### TASK PROMPT
Lines to restate from the data below: from the one containing "blue dumbbell: 1 -> 4" to the one containing "yellow pot: 1 -> 6", both included. Give them again exactly, and only them.

### DATA
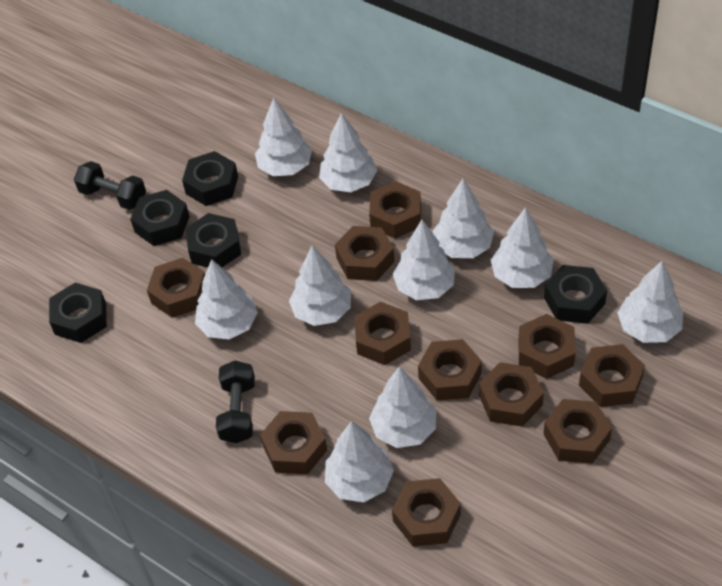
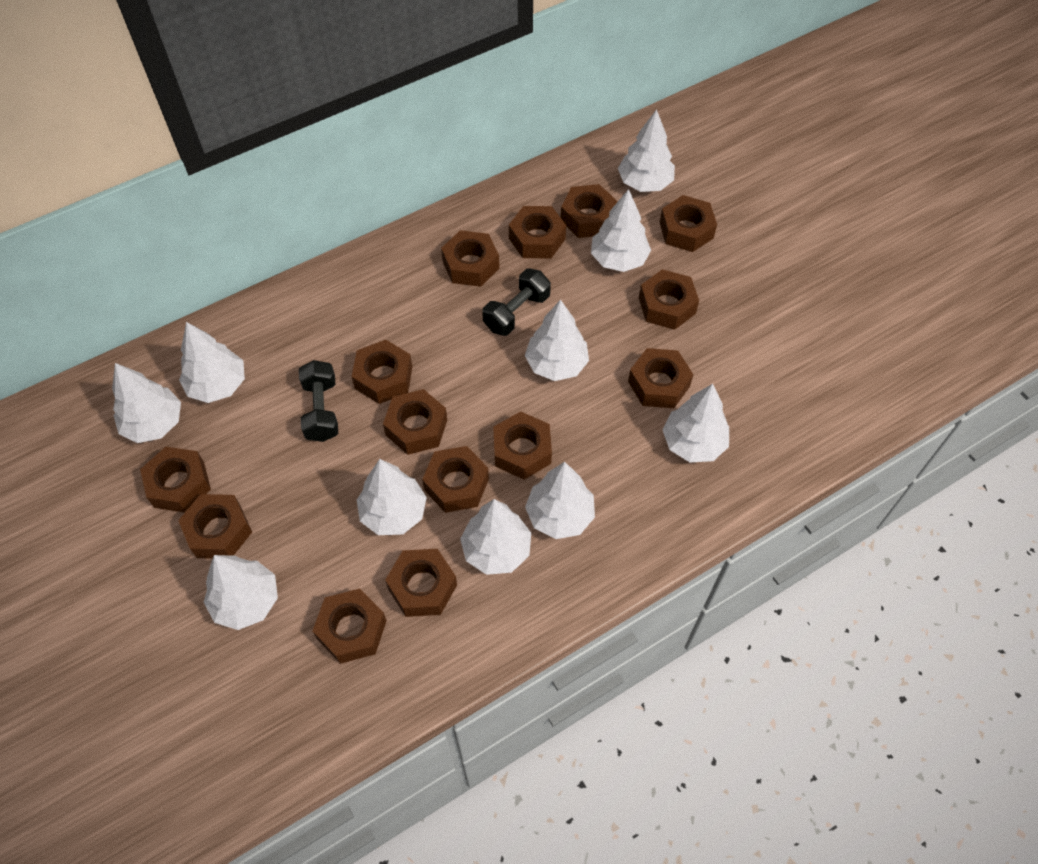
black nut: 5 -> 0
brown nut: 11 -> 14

==

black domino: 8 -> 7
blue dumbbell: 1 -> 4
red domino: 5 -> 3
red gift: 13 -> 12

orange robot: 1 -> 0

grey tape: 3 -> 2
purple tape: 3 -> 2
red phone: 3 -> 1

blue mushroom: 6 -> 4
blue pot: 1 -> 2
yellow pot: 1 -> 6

--

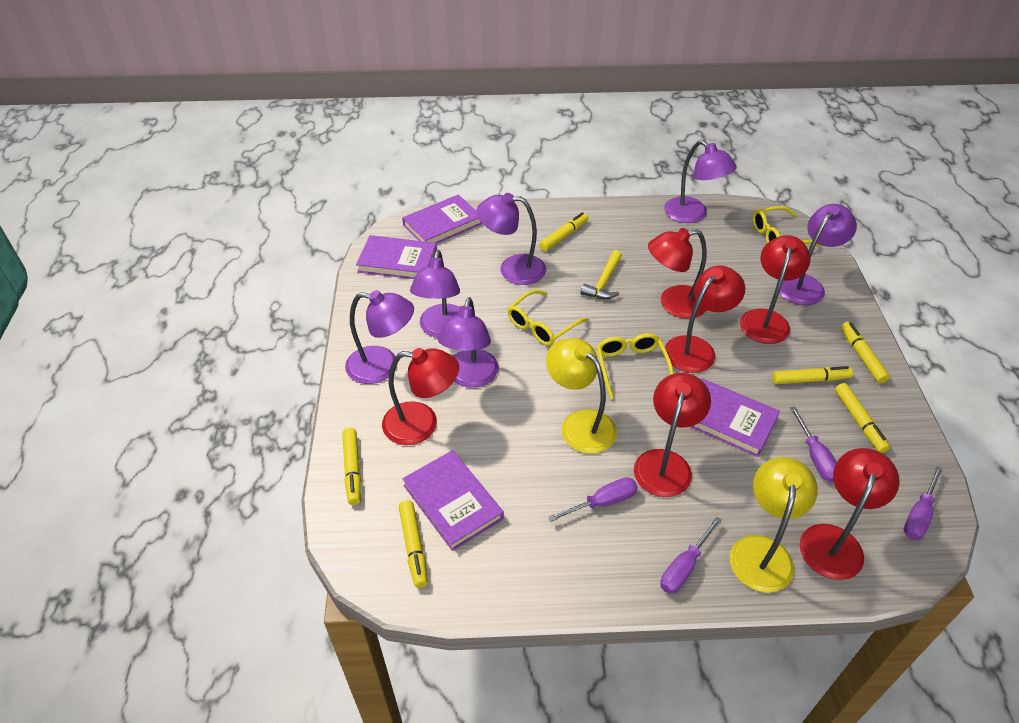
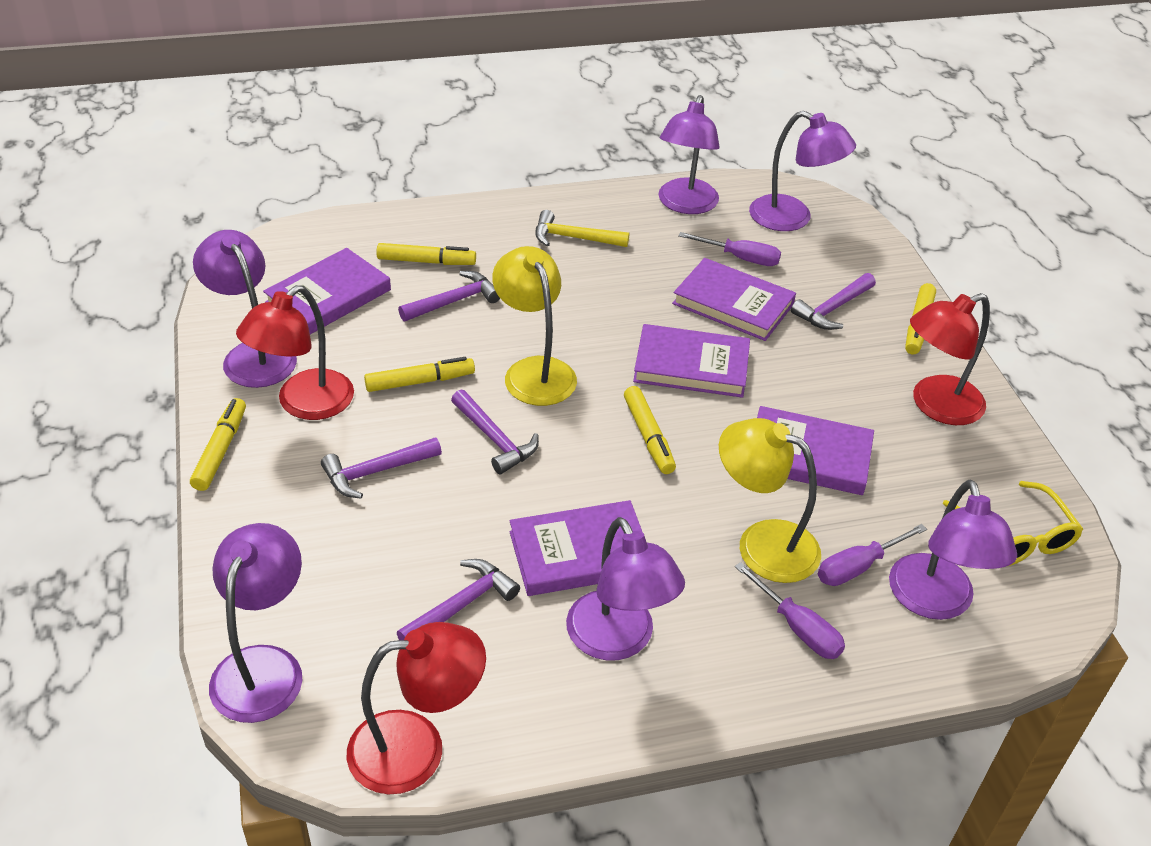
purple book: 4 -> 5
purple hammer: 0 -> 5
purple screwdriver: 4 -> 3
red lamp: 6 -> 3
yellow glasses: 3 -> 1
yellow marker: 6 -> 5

### EXERCISE OUTPUT
blue dumbbell: 1 -> 4
red domino: 5 -> 3
red gift: 13 -> 12

orange robot: 1 -> 0

grey tape: 3 -> 2
purple tape: 3 -> 2
red phone: 3 -> 1

blue mushroom: 6 -> 4
blue pot: 1 -> 2
yellow pot: 1 -> 6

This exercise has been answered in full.